[[ Data under study, beginning ]]

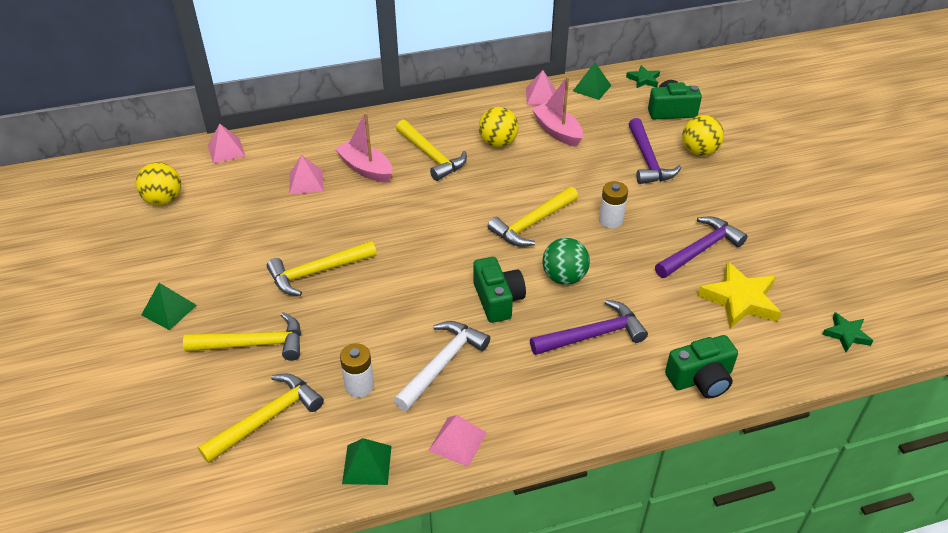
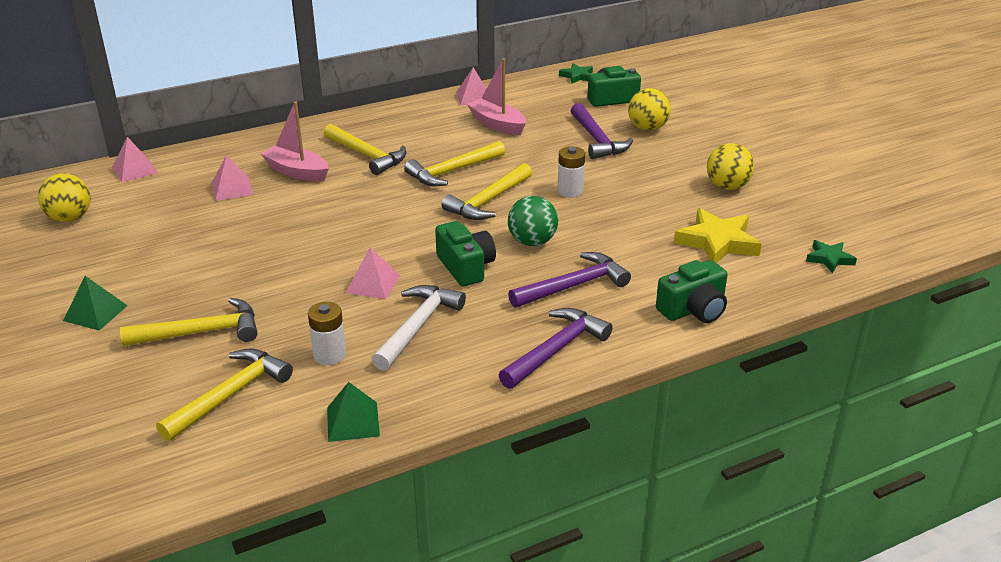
camera: 10 degrees left, 10 degrees down
yellow hammer [267,241,377,296] -> yellow hammer moved to [404,141,505,186]
pink pyramid [428,415,487,467] -> pink pyramid moved to [346,248,400,299]
yellow ball [479,107,519,147] -> yellow ball moved to [707,143,754,190]
green pyramid [573,62,611,100] -> none
purple hammer [655,216,748,278] -> purple hammer moved to [499,308,613,389]

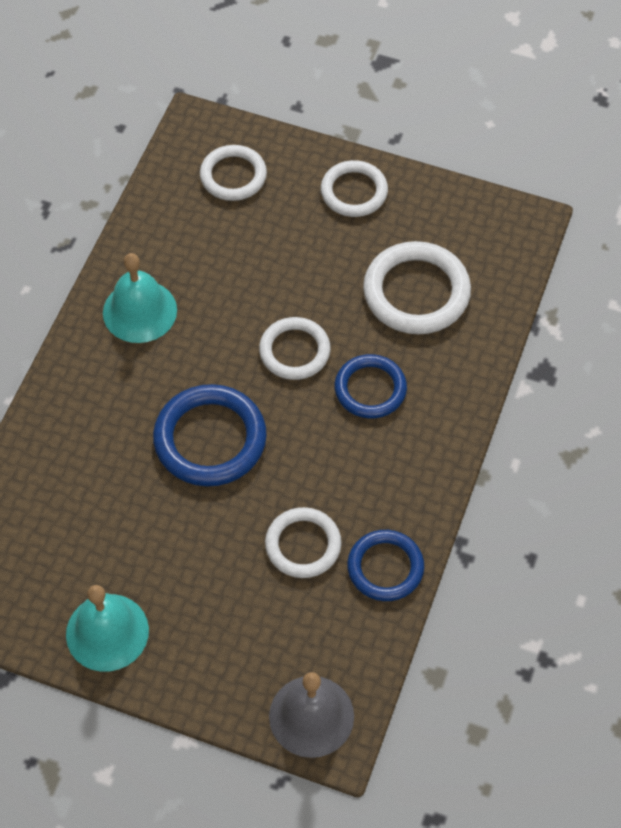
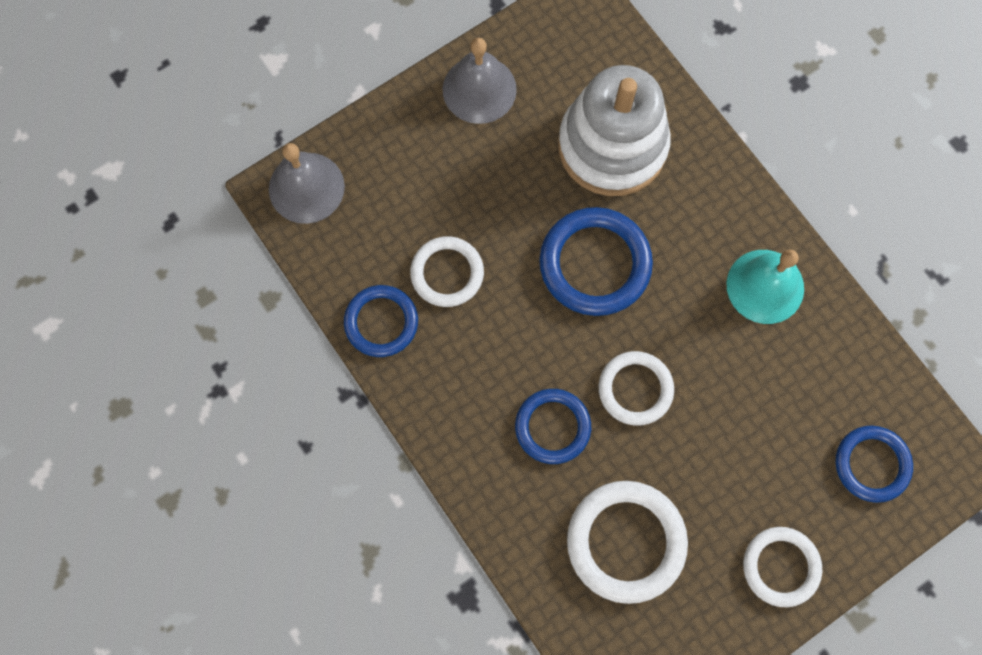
camera: 125 degrees right, 15 degrees up
turquoise bell [66,585,149,672] -> grey bell [443,38,517,124]
white ring [200,145,267,201] -> blue ring [835,426,913,503]
none -> white stacking toy [558,65,671,196]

[[ Data under study, end ]]

Give back the whole listing exactly as written. Do not include any picture.

## Answer to this task
camera: 10 degrees left, 10 degrees down
yellow hammer [267,241,377,296] -> yellow hammer moved to [404,141,505,186]
pink pyramid [428,415,487,467] -> pink pyramid moved to [346,248,400,299]
yellow ball [479,107,519,147] -> yellow ball moved to [707,143,754,190]
green pyramid [573,62,611,100] -> none
purple hammer [655,216,748,278] -> purple hammer moved to [499,308,613,389]

camera: 125 degrees right, 15 degrees up
turquoise bell [66,585,149,672] -> grey bell [443,38,517,124]
white ring [200,145,267,201] -> blue ring [835,426,913,503]
none -> white stacking toy [558,65,671,196]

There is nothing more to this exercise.